(Before-and-after change data)
= Beginning of Section =

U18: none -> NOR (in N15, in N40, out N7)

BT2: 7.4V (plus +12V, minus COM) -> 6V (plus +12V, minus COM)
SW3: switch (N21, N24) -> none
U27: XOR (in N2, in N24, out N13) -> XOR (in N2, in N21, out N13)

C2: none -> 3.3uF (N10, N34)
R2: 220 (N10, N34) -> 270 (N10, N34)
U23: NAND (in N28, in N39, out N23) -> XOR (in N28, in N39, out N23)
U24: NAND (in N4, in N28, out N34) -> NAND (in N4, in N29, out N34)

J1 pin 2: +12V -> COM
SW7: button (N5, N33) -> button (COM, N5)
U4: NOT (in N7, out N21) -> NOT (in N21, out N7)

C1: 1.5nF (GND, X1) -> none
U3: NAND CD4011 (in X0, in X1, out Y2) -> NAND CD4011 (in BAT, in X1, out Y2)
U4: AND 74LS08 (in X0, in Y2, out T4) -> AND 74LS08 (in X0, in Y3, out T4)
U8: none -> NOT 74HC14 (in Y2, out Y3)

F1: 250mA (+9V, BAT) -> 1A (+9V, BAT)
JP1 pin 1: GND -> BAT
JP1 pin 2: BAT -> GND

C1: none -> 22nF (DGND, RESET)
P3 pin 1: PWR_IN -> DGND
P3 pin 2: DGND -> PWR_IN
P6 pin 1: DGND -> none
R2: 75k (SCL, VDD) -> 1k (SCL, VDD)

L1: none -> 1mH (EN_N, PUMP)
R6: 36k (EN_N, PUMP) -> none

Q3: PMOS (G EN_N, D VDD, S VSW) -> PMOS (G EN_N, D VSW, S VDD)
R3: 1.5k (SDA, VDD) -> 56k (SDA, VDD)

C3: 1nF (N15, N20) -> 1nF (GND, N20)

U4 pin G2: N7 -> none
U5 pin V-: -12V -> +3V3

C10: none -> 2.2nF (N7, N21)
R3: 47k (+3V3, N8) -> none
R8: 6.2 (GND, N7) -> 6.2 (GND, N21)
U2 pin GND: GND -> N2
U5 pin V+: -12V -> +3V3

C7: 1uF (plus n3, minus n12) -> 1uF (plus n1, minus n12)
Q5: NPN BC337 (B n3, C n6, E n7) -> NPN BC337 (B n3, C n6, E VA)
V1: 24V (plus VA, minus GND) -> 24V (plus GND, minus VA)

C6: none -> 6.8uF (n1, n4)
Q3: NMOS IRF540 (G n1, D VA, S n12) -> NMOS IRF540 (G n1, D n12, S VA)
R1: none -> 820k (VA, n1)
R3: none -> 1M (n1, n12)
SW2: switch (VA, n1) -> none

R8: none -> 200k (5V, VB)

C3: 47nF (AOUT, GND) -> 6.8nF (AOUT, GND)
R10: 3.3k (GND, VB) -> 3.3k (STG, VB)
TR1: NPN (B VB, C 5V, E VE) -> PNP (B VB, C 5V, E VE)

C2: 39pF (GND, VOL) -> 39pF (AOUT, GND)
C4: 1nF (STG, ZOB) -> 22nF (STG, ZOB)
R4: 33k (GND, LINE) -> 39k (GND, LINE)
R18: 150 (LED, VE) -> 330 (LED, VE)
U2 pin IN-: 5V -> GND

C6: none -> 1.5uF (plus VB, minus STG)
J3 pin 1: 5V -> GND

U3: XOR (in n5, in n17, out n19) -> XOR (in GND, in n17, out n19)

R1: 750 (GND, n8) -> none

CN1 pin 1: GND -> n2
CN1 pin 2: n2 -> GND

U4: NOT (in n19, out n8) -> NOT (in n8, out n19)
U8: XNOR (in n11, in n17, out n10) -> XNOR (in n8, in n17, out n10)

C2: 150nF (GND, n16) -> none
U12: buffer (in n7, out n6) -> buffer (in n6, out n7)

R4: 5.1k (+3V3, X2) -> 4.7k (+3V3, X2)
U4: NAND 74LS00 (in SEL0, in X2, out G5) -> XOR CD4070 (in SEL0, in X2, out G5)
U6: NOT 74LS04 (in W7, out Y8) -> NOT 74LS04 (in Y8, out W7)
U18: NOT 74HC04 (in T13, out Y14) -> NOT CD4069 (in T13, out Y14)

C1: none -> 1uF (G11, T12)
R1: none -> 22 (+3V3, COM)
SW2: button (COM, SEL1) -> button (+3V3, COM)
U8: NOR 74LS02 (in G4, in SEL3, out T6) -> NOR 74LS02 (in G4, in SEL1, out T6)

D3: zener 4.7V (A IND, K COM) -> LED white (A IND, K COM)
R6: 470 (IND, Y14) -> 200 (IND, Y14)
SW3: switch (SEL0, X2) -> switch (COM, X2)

= End of Section =

Problem to work on = Taking the entries above, write out exactly the lines starting with the line containing "U24: NAND (in" and going on through the line containing "V1: 24V (plus", both included, and nothing else.

Solution to this exercise =
U24: NAND (in N4, in N28, out N34) -> NAND (in N4, in N29, out N34)

J1 pin 2: +12V -> COM
SW7: button (N5, N33) -> button (COM, N5)
U4: NOT (in N7, out N21) -> NOT (in N21, out N7)

C1: 1.5nF (GND, X1) -> none
U3: NAND CD4011 (in X0, in X1, out Y2) -> NAND CD4011 (in BAT, in X1, out Y2)
U4: AND 74LS08 (in X0, in Y2, out T4) -> AND 74LS08 (in X0, in Y3, out T4)
U8: none -> NOT 74HC14 (in Y2, out Y3)

F1: 250mA (+9V, BAT) -> 1A (+9V, BAT)
JP1 pin 1: GND -> BAT
JP1 pin 2: BAT -> GND

C1: none -> 22nF (DGND, RESET)
P3 pin 1: PWR_IN -> DGND
P3 pin 2: DGND -> PWR_IN
P6 pin 1: DGND -> none
R2: 75k (SCL, VDD) -> 1k (SCL, VDD)

L1: none -> 1mH (EN_N, PUMP)
R6: 36k (EN_N, PUMP) -> none

Q3: PMOS (G EN_N, D VDD, S VSW) -> PMOS (G EN_N, D VSW, S VDD)
R3: 1.5k (SDA, VDD) -> 56k (SDA, VDD)

C3: 1nF (N15, N20) -> 1nF (GND, N20)

U4 pin G2: N7 -> none
U5 pin V-: -12V -> +3V3

C10: none -> 2.2nF (N7, N21)
R3: 47k (+3V3, N8) -> none
R8: 6.2 (GND, N7) -> 6.2 (GND, N21)
U2 pin GND: GND -> N2
U5 pin V+: -12V -> +3V3

C7: 1uF (plus n3, minus n12) -> 1uF (plus n1, minus n12)
Q5: NPN BC337 (B n3, C n6, E n7) -> NPN BC337 (B n3, C n6, E VA)
V1: 24V (plus VA, minus GND) -> 24V (plus GND, minus VA)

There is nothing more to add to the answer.